Leaving the pictures aside, transcribe only and exactly the lines from the one with "black toothbrush: 8 -> 9" through the end of the entries, both included.

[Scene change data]
****************

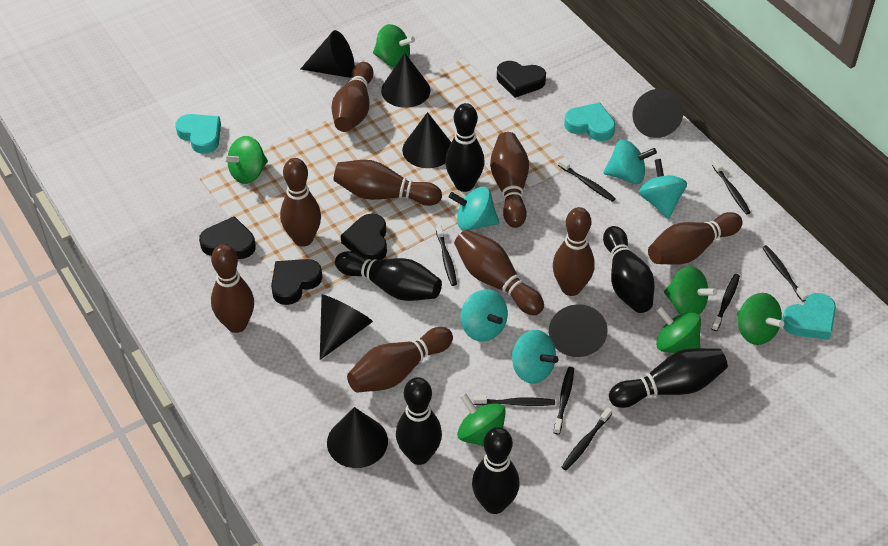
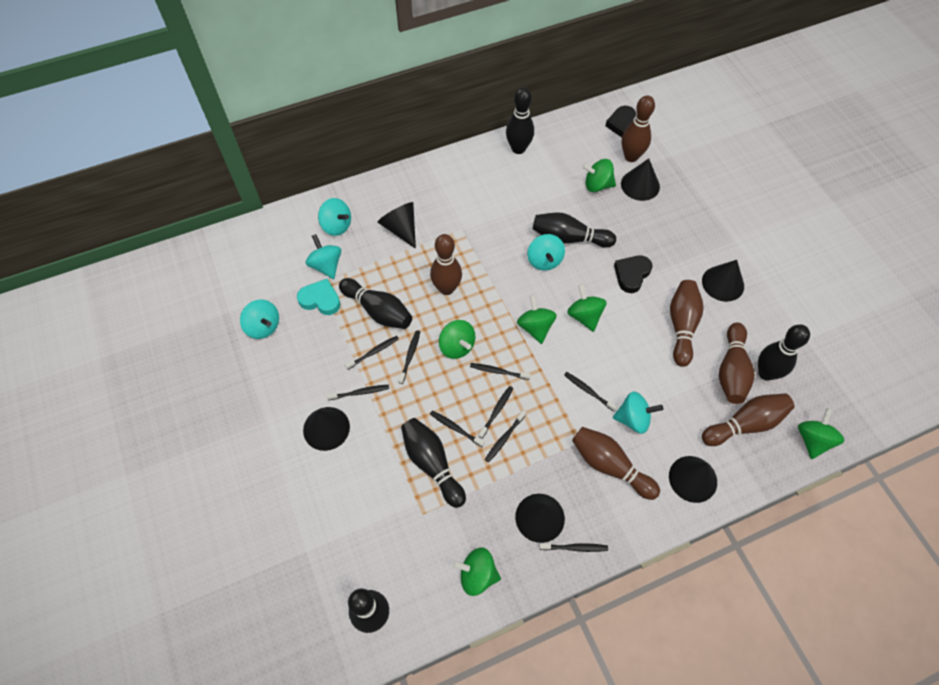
black cone: 7 -> 6
black heart: 4 -> 2
black toothbrush: 8 -> 9
brown bowling pin: 9 -> 6
turquoise heart: 3 -> 1

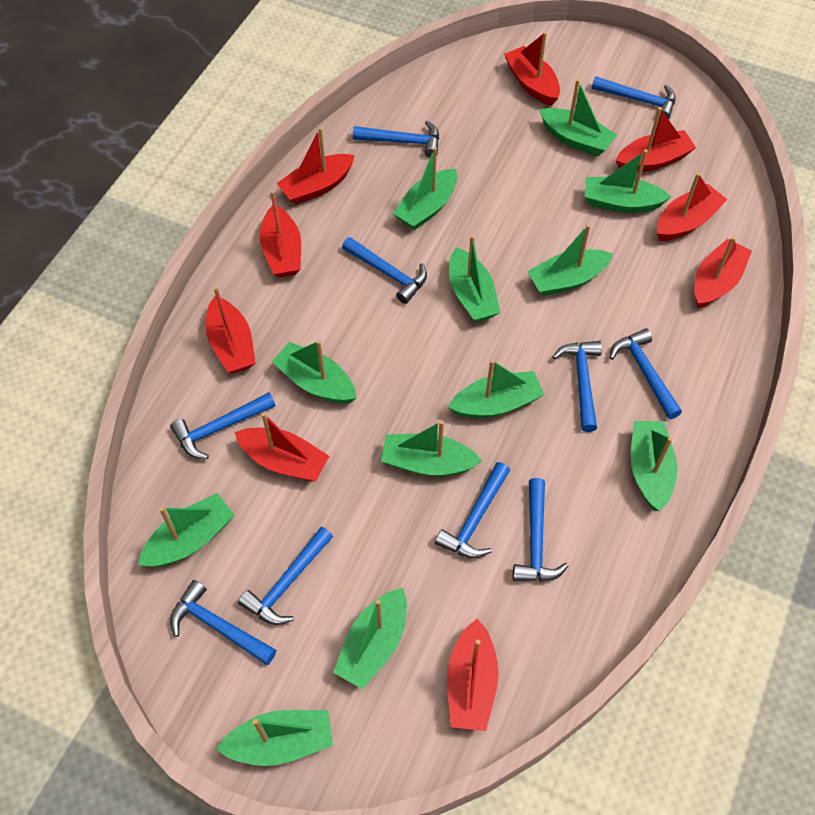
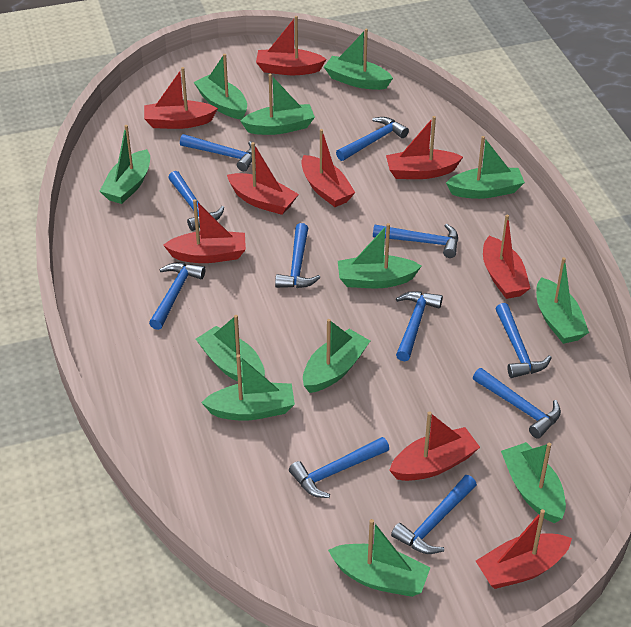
blue hammer: 10 -> 11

****************

ANSWER SPACE >>
black toothbrush: 8 -> 9
brown bowling pin: 9 -> 6
turquoise heart: 3 -> 1

blue hammer: 10 -> 11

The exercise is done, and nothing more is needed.